Problem requirements - Please locate every line in the entries below that contains the string "Team", and copy each such line. Case counts.

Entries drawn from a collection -
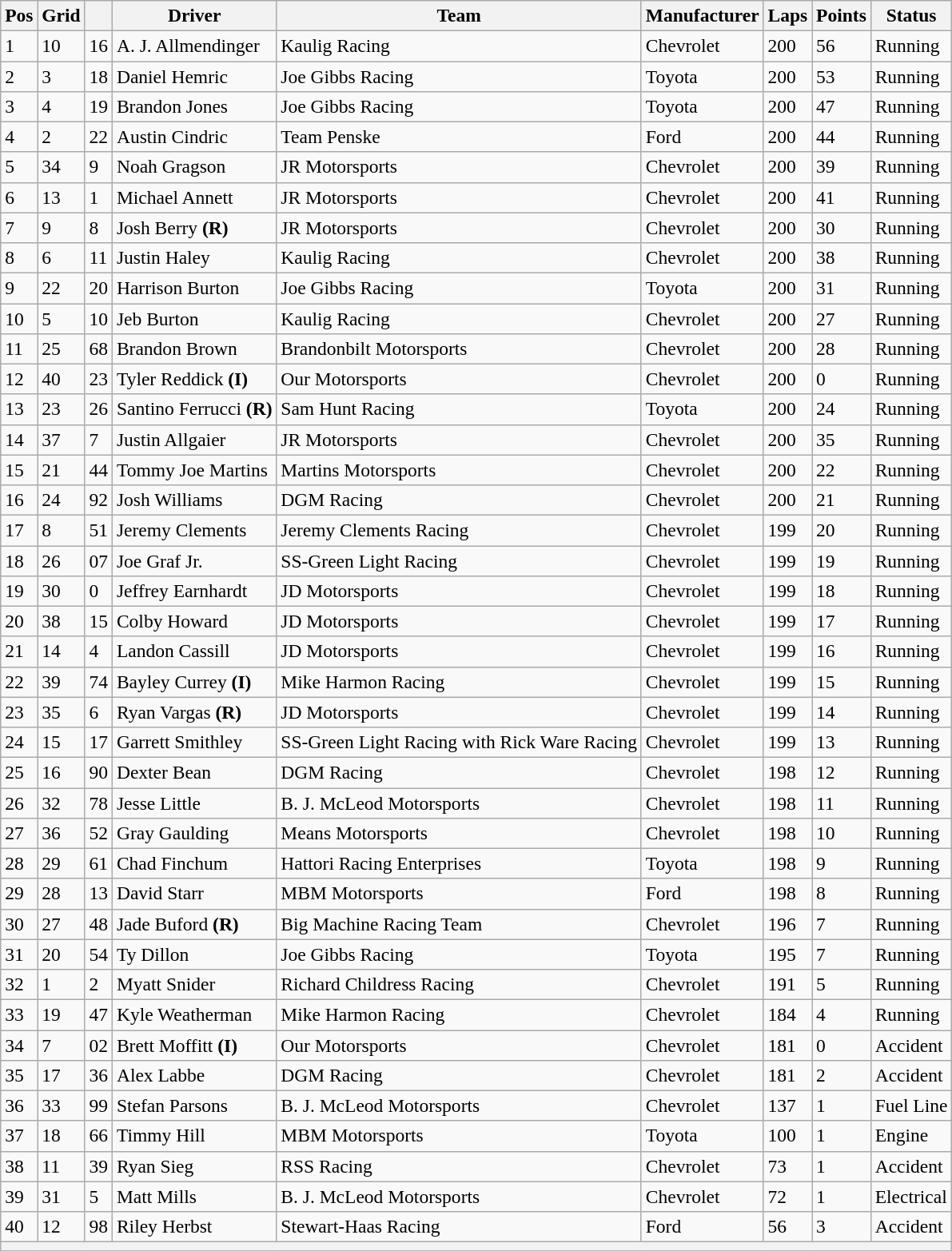
David Starr (193, 894)
Driver (193, 15)
Kyle Weatherman (193, 1014)
196 (788, 924)
99 (98, 1105)
Stefan Parsons (193, 1105)
73 (788, 1166)
Justin Haley (193, 257)
66 (98, 1136)
Grid (61, 15)
Bayley Currey (I) (193, 682)
48 (98, 924)
195 (788, 954)
07 (98, 560)
Big Machine Racing Team (459, 924)
Joe Graf Jr. (193, 560)
Harrison Burton (193, 288)
92 (98, 500)
Means Motorsports (459, 833)
Michael Annett (193, 197)
02 (98, 1045)
Brandonbilt Motorsports (459, 349)
78 (98, 803)
Timmy Hill (193, 1136)
Hattori Racing Enterprises (459, 863)
SS-Green Light Racing (459, 560)
52 (98, 833)
Santino Ferrucci (R) (193, 409)
Brandon Brown (193, 349)
Team (459, 15)
Laps (788, 15)
41 (842, 197)
Garrett Smithley (193, 742)
Jesse Little (193, 803)
Team Penske (459, 137)
61 (98, 863)
54 (98, 954)
Noah Gragson (193, 167)
SS-Green Light Racing with Rick Ware Racing (459, 742)
RSS Racing (459, 1166)
A. J. Allmendinger (193, 46)
Sam Hunt Racing (459, 409)
Josh Williams (193, 500)
Pos (19, 15)
Dexter Bean (193, 772)
74 (98, 682)
184 (788, 1014)
137 (788, 1105)
Jeffrey Earnhardt (193, 591)
191 (788, 984)
Status (911, 15)
100 (788, 1136)
Brett Moffitt (I) (193, 1045)
Colby Howard (193, 621)
Landon Cassill (193, 651)
Ryan Vargas (R) (193, 712)
98 (98, 1226)
72 (788, 1197)
90 (98, 772)
53 (842, 76)
51 (98, 530)
Riley Herbst (193, 1226)
Matt Mills (193, 1197)
Jeremy Clements (193, 530)
68 (98, 349)
Tyler Reddick (I) (193, 379)
Jeremy Clements Racing (459, 530)
Engine (911, 1136)
Chad Finchum (193, 863)
Alex Labbe (193, 1075)
Daniel Hemric (193, 76)
Tommy Joe Martins (193, 470)
Richard Childress Racing (459, 984)
Austin Cindric (193, 137)
Gray Gaulding (193, 833)
Justin Allgaier (193, 440)
Jeb Burton (193, 318)
Myatt Snider (193, 984)
Fuel Line (911, 1105)
Ryan Sieg (193, 1166)
Stewart-Haas Racing (459, 1226)
Manufacturer (702, 15)
Martins Motorsports (459, 470)
Jade Buford (R) (193, 924)
Brandon Jones (193, 106)
Ty Dillon (193, 954)
Points (842, 15)
Electrical (911, 1197)
Josh Berry (R) (193, 228)
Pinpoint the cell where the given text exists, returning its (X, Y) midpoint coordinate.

Answer to this task -
Big Machine Racing Team (459, 924)
Team (459, 15)
Team Penske (459, 137)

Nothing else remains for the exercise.